**Task description:** Report every line in the records that contains the word "Considering", copying each line in full. Case counts.

Information provided Block Start

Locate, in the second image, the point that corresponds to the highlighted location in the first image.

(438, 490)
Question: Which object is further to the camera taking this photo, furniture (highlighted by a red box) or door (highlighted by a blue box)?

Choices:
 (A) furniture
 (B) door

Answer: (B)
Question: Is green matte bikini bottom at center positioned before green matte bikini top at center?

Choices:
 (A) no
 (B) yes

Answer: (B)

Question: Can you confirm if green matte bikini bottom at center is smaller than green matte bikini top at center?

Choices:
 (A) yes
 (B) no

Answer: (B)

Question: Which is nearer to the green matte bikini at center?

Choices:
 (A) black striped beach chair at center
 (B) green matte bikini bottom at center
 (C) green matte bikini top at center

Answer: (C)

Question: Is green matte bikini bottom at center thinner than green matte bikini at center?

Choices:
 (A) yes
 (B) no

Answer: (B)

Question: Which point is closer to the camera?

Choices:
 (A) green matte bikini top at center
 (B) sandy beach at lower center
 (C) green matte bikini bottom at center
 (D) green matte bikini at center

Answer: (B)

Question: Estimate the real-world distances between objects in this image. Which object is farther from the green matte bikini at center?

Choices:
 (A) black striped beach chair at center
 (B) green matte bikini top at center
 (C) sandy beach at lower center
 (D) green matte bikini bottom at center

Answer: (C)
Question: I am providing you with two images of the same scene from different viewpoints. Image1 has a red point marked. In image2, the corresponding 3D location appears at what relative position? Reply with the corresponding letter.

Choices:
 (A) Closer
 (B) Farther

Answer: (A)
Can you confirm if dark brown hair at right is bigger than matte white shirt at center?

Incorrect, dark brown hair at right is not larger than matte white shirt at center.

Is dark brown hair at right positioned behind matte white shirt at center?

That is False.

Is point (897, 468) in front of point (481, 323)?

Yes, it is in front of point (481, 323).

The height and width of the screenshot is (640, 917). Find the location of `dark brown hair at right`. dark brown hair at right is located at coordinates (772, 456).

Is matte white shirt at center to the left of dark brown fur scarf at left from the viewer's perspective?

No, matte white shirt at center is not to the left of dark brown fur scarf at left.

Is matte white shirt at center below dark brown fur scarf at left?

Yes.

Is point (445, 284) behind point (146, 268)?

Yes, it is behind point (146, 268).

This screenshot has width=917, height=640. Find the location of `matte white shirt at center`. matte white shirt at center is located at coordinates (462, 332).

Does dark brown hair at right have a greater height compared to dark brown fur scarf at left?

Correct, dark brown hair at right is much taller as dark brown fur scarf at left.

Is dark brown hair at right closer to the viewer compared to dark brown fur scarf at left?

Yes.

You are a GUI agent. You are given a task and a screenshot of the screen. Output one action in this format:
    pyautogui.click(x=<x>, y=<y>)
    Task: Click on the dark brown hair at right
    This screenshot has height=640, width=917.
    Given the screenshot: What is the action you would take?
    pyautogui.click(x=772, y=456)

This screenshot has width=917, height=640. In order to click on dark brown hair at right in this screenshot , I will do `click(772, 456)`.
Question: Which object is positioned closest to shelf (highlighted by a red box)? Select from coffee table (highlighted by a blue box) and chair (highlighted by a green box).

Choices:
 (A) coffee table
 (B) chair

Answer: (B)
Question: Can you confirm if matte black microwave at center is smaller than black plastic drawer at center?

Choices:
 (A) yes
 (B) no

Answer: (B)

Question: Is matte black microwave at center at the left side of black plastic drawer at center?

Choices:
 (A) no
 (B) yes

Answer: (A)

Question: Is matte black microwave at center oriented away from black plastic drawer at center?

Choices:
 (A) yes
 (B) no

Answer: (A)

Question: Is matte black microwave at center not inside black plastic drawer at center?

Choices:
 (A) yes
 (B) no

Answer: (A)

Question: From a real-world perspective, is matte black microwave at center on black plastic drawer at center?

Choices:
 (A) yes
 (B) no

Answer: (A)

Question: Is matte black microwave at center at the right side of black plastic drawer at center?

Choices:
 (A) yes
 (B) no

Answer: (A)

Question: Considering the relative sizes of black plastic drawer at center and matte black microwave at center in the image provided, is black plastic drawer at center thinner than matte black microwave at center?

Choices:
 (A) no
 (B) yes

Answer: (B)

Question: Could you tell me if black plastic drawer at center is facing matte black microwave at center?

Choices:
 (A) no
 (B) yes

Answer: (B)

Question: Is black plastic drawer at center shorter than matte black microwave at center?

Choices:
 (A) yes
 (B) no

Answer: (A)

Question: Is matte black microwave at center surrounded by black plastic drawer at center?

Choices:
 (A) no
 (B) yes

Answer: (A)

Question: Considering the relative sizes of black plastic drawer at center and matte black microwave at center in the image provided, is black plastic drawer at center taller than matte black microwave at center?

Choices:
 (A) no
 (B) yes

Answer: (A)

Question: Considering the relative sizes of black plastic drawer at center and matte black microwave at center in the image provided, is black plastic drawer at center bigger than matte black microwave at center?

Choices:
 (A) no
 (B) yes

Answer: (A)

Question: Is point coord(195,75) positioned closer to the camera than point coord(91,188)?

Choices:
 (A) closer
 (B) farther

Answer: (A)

Information provided Block End

**Solution to the exercise:**
Question: Considering the relative sizes of black plastic drawer at center and matte black microwave at center in the image provided, is black plastic drawer at center thinner than matte black microwave at center?
Question: Considering the relative sizes of black plastic drawer at center and matte black microwave at center in the image provided, is black plastic drawer at center taller than matte black microwave at center?
Question: Considering the relative sizes of black plastic drawer at center and matte black microwave at center in the image provided, is black plastic drawer at center bigger than matte black microwave at center?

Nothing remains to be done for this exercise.